## What to produce
Transcribe exactly everything in the data below from the line containing "white egg: 2 -> 1" down to the line containing "turquoise button: 0 -> 2", both lines included and nothing further.
--------------------------------------------------
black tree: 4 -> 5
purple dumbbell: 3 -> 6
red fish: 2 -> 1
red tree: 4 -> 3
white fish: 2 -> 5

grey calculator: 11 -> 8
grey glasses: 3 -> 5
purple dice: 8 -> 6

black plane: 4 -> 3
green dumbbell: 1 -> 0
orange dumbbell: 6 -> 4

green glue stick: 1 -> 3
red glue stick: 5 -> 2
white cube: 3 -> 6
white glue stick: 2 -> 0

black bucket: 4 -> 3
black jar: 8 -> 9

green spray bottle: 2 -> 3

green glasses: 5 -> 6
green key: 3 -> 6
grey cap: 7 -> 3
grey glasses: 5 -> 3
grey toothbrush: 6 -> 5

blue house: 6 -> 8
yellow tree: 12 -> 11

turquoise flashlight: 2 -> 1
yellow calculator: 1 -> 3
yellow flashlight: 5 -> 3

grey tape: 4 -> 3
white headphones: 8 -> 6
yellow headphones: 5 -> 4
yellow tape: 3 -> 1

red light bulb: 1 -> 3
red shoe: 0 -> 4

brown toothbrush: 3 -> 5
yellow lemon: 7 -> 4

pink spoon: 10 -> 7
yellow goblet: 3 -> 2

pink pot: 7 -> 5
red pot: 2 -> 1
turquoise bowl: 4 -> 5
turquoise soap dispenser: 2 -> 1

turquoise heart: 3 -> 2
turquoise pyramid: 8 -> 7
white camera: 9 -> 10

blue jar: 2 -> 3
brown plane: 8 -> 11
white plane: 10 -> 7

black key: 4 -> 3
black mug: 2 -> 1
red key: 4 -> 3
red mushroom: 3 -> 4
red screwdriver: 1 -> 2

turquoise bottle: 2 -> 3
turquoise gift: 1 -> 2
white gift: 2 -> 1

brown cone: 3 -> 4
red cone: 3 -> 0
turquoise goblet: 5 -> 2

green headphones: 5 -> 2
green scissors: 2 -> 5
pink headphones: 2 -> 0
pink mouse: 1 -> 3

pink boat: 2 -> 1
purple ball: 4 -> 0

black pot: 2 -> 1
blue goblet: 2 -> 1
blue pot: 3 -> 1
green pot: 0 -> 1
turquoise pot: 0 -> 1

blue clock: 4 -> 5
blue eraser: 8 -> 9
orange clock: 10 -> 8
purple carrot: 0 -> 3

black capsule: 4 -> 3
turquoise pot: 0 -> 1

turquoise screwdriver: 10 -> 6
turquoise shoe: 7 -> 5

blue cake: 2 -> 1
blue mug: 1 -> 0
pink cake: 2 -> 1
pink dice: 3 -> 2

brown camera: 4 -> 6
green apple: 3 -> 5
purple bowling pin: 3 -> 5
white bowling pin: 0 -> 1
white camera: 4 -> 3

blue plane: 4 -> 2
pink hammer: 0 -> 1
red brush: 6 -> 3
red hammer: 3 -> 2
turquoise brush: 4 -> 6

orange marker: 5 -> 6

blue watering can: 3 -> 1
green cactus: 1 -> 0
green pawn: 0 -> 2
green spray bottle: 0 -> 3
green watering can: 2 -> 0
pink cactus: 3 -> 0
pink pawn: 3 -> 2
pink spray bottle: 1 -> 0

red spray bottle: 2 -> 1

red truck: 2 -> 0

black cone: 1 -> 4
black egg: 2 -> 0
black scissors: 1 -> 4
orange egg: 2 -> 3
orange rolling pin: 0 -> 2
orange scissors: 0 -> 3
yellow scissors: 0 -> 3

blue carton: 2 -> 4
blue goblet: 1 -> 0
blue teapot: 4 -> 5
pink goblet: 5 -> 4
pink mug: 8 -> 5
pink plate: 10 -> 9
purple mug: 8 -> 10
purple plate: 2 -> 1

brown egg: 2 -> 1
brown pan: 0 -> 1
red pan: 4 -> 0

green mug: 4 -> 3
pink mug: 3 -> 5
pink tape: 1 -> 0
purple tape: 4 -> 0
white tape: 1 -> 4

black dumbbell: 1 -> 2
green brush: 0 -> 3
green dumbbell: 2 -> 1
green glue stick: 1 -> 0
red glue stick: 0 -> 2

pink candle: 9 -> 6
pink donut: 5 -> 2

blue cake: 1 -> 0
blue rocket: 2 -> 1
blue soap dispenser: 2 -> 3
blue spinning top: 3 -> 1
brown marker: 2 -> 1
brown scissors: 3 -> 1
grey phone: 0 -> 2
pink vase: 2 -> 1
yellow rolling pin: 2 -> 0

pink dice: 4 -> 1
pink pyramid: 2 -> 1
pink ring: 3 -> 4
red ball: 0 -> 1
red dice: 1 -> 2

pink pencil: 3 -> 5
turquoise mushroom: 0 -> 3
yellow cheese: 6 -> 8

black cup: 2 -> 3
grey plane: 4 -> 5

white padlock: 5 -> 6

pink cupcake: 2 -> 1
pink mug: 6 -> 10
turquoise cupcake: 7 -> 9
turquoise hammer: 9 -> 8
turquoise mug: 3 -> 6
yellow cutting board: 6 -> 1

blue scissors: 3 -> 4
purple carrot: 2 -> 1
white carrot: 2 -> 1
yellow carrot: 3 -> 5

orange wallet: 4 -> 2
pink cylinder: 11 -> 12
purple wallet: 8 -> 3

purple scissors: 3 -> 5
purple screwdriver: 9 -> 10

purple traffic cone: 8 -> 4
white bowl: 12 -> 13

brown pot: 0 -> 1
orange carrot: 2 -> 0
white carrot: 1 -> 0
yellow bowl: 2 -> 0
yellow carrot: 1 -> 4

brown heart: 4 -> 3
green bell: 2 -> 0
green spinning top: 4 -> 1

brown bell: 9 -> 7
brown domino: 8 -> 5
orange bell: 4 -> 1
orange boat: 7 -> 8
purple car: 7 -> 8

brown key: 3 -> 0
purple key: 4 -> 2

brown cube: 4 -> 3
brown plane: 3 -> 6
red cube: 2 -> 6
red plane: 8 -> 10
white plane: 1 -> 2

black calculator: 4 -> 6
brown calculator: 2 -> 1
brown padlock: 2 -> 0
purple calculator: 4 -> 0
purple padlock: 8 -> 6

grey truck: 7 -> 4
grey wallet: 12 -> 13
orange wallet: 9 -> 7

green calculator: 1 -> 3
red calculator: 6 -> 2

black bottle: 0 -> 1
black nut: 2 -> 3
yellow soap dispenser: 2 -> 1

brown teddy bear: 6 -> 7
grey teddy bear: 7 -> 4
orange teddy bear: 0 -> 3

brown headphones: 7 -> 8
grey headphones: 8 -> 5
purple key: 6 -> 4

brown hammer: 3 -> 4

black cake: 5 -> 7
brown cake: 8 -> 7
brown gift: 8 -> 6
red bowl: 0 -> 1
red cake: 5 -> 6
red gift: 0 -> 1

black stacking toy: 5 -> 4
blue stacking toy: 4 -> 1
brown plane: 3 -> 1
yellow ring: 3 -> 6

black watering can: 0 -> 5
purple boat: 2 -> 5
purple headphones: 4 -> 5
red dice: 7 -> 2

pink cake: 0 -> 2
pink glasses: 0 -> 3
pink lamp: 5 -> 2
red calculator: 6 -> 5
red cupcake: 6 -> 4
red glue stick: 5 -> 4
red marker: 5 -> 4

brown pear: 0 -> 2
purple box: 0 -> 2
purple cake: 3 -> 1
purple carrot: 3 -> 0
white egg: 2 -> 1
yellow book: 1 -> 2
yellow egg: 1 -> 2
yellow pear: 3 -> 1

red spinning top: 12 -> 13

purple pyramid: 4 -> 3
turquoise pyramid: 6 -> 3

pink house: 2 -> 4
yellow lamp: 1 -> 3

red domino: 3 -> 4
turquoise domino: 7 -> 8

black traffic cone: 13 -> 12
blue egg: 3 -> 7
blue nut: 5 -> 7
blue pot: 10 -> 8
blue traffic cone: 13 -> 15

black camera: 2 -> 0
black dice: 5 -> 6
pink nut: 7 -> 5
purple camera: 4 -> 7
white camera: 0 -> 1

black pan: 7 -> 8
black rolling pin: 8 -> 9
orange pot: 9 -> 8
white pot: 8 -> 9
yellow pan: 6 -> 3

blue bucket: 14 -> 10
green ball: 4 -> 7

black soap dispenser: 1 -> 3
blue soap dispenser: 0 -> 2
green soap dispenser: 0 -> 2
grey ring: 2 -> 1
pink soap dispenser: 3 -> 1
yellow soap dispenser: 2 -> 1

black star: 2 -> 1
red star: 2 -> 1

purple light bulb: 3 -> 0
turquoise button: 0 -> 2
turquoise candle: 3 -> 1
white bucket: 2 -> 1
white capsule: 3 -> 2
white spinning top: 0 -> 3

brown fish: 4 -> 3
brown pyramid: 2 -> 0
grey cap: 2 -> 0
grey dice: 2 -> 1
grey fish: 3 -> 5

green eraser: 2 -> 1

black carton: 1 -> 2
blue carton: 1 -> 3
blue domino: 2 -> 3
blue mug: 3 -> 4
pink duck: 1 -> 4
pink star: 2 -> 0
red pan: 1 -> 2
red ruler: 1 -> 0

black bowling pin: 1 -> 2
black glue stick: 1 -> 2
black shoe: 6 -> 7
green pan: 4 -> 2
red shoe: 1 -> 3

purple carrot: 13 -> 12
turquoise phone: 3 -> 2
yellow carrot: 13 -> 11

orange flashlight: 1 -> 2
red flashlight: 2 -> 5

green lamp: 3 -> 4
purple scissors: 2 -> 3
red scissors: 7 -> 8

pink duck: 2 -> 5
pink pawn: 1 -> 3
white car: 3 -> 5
--------------------------------------------------
## Result below
white egg: 2 -> 1
yellow book: 1 -> 2
yellow egg: 1 -> 2
yellow pear: 3 -> 1

red spinning top: 12 -> 13

purple pyramid: 4 -> 3
turquoise pyramid: 6 -> 3

pink house: 2 -> 4
yellow lamp: 1 -> 3

red domino: 3 -> 4
turquoise domino: 7 -> 8

black traffic cone: 13 -> 12
blue egg: 3 -> 7
blue nut: 5 -> 7
blue pot: 10 -> 8
blue traffic cone: 13 -> 15

black camera: 2 -> 0
black dice: 5 -> 6
pink nut: 7 -> 5
purple camera: 4 -> 7
white camera: 0 -> 1

black pan: 7 -> 8
black rolling pin: 8 -> 9
orange pot: 9 -> 8
white pot: 8 -> 9
yellow pan: 6 -> 3

blue bucket: 14 -> 10
green ball: 4 -> 7

black soap dispenser: 1 -> 3
blue soap dispenser: 0 -> 2
green soap dispenser: 0 -> 2
grey ring: 2 -> 1
pink soap dispenser: 3 -> 1
yellow soap dispenser: 2 -> 1

black star: 2 -> 1
red star: 2 -> 1

purple light bulb: 3 -> 0
turquoise button: 0 -> 2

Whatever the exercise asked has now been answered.